Find each line in the data below that contains the string "kern" and copy it out. Case counts when matching.

A run of records:

————————

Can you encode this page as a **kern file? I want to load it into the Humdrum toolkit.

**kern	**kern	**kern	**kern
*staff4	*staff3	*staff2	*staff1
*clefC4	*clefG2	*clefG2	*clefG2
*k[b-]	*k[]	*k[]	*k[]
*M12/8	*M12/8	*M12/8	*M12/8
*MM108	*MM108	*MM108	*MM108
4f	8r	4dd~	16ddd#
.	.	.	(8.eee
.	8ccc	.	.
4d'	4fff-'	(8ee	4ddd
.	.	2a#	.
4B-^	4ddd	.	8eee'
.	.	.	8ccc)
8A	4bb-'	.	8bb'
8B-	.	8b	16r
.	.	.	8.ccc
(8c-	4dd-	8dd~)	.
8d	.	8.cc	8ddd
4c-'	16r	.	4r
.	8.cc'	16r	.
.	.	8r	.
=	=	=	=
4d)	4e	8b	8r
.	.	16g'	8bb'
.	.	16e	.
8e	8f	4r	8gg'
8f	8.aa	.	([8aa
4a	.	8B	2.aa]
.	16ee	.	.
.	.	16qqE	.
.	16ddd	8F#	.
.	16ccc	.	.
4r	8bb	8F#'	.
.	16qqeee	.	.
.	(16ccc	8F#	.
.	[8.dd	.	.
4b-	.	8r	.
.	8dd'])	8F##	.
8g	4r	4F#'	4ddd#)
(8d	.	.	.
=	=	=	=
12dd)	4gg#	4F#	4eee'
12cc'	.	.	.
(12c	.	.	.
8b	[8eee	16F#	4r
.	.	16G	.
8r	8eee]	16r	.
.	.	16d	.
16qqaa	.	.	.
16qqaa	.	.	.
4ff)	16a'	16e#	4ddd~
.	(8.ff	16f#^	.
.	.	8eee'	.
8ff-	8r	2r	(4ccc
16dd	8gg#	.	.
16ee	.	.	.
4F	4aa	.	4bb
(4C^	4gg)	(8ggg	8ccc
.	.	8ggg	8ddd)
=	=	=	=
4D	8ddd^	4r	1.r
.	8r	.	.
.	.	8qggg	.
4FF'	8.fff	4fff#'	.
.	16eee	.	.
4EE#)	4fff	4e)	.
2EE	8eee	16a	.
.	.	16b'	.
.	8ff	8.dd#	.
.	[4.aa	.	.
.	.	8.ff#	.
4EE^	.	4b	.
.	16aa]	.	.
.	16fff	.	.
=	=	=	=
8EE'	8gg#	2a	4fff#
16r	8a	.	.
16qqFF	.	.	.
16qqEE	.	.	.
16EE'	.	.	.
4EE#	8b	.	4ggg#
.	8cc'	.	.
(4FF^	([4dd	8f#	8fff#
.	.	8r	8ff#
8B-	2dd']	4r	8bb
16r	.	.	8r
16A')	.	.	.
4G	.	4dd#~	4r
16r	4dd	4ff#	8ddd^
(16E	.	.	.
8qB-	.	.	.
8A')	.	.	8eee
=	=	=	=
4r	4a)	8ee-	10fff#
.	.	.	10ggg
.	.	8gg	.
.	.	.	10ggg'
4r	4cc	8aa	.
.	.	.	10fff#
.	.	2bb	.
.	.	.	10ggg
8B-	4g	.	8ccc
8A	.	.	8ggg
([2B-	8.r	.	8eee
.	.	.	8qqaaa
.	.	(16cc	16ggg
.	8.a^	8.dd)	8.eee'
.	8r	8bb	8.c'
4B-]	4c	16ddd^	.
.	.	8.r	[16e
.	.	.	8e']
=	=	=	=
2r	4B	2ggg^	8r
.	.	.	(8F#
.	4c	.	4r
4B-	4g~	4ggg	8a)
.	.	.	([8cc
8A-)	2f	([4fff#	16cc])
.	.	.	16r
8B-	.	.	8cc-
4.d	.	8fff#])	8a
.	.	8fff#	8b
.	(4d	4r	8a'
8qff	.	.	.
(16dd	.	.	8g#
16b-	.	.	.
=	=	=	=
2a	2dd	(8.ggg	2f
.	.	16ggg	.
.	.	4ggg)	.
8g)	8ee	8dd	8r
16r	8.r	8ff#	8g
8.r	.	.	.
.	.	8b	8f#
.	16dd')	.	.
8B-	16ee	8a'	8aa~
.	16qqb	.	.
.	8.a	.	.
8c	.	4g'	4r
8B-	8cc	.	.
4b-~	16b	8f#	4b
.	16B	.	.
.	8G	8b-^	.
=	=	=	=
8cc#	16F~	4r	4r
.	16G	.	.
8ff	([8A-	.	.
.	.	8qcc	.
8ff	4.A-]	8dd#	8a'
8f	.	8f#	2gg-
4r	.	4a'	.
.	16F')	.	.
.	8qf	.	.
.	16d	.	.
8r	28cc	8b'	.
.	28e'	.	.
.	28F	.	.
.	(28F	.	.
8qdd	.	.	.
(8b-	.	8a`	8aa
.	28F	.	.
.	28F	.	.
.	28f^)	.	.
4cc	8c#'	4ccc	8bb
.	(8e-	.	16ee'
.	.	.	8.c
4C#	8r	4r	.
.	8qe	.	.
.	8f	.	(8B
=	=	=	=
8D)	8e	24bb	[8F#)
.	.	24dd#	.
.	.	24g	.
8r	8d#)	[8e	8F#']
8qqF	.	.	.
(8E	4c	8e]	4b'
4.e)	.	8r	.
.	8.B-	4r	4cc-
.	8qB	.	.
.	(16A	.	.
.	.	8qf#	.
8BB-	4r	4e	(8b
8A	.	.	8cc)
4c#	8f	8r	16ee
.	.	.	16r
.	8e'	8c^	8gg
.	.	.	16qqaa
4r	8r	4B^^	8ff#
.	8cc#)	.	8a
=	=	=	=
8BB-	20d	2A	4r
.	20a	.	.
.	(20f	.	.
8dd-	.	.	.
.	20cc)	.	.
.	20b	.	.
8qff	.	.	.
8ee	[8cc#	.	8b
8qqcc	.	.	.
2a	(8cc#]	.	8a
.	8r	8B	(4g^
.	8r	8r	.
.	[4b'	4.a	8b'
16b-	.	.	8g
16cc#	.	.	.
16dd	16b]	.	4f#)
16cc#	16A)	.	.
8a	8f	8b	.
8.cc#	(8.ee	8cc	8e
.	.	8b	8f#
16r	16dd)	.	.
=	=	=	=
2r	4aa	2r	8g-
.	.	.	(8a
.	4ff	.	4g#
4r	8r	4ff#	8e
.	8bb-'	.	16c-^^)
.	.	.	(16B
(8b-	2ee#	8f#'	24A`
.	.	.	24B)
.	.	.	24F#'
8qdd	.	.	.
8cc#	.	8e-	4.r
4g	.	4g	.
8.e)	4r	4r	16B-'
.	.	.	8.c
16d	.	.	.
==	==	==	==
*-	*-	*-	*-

————————

→ OUTPUT:
Can you encode this page as a **kern file? I want to load it into the Humdrum toolkit.
**kern	**kern	**kern	**kern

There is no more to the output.